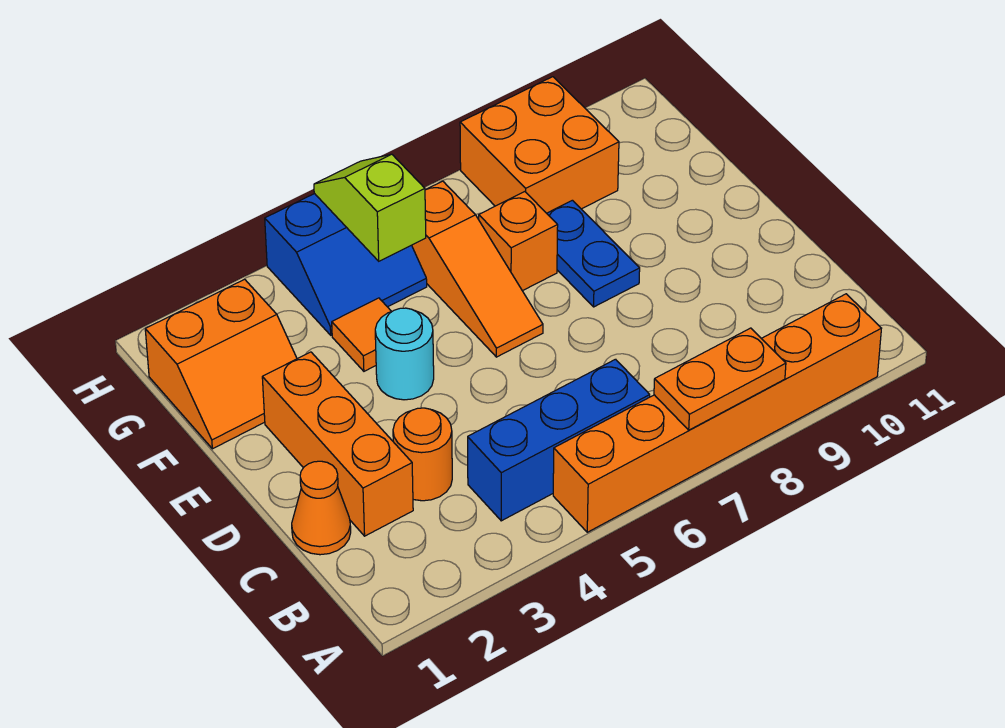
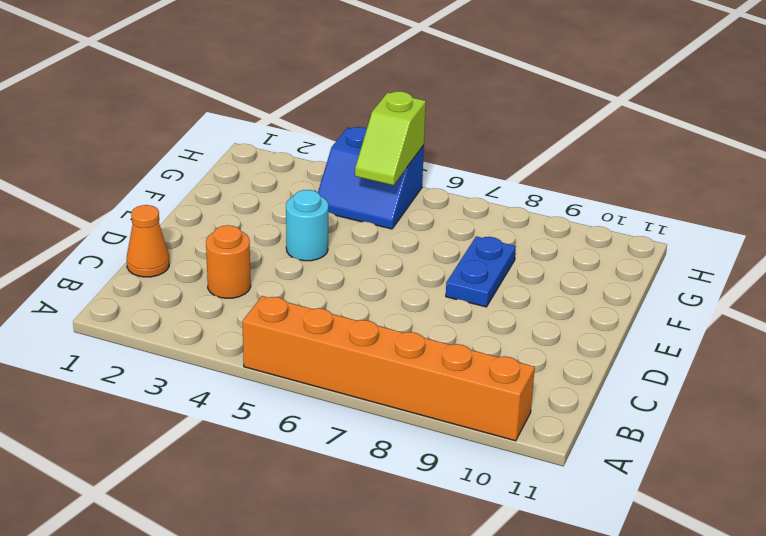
lime 1x2 slope [355,91,426,185] -> lime 1x2 slope turned to [314,154,426,261]
none -> blue 1x3 brick [468,359,650,521]
none -> orange 1x3 brick [262,352,413,536]
none -> orange 1x3 slope [412,181,543,357]

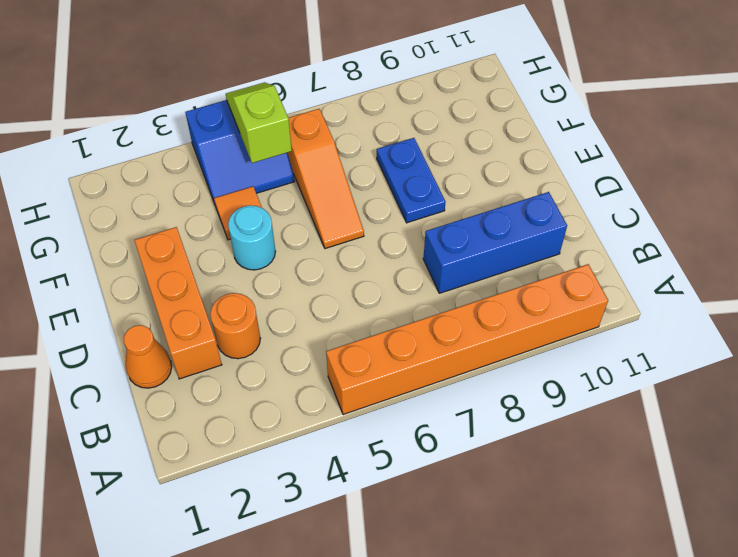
blue 1x3 brick [423,192,567,293] -> blue 1x3 brick moved to [468,359,650,521]
none -> orange 2x2 slope [145,279,297,449]
none -> orange 1x1 brick [479,192,558,291]
none -> orange 2x2 brick [460,77,619,213]

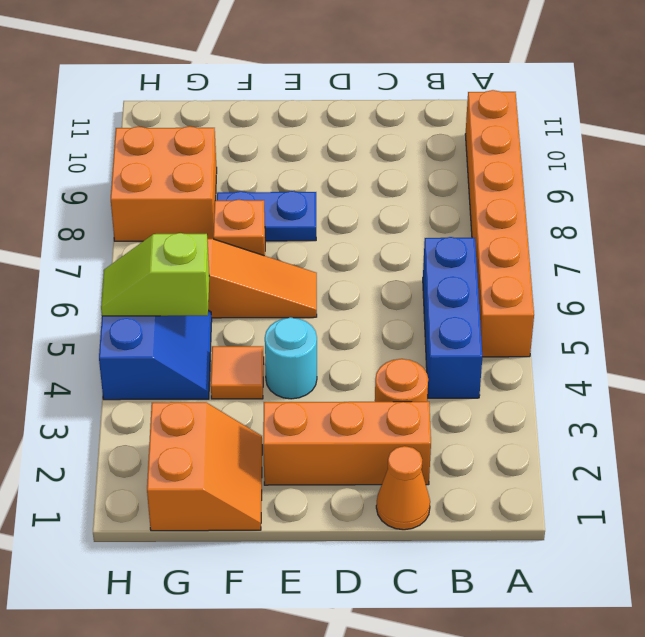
none -> orange 1x2 plate [654,328,786,430]

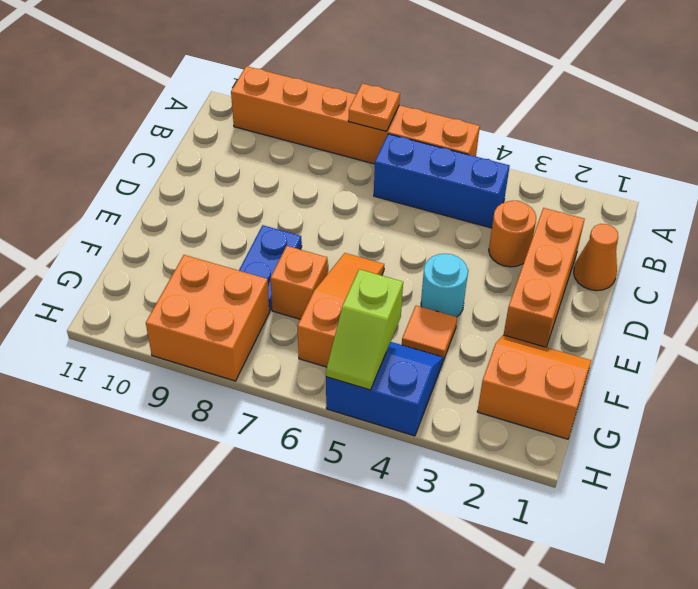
orange 1x1 plate [348,83,400,131] -> orange 1x2 plate [654,328,786,430]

**TASK OBJECTIVE:**
In the listing above, find each line where "brick" occurs and copy it.

**ANSWER:**
none -> blue 1x3 brick [468,359,650,521]
none -> orange 1x3 brick [262,352,413,536]
blue 1x3 brick [423,192,567,293] -> blue 1x3 brick moved to [468,359,650,521]
none -> orange 1x1 brick [479,192,558,291]
none -> orange 2x2 brick [460,77,619,213]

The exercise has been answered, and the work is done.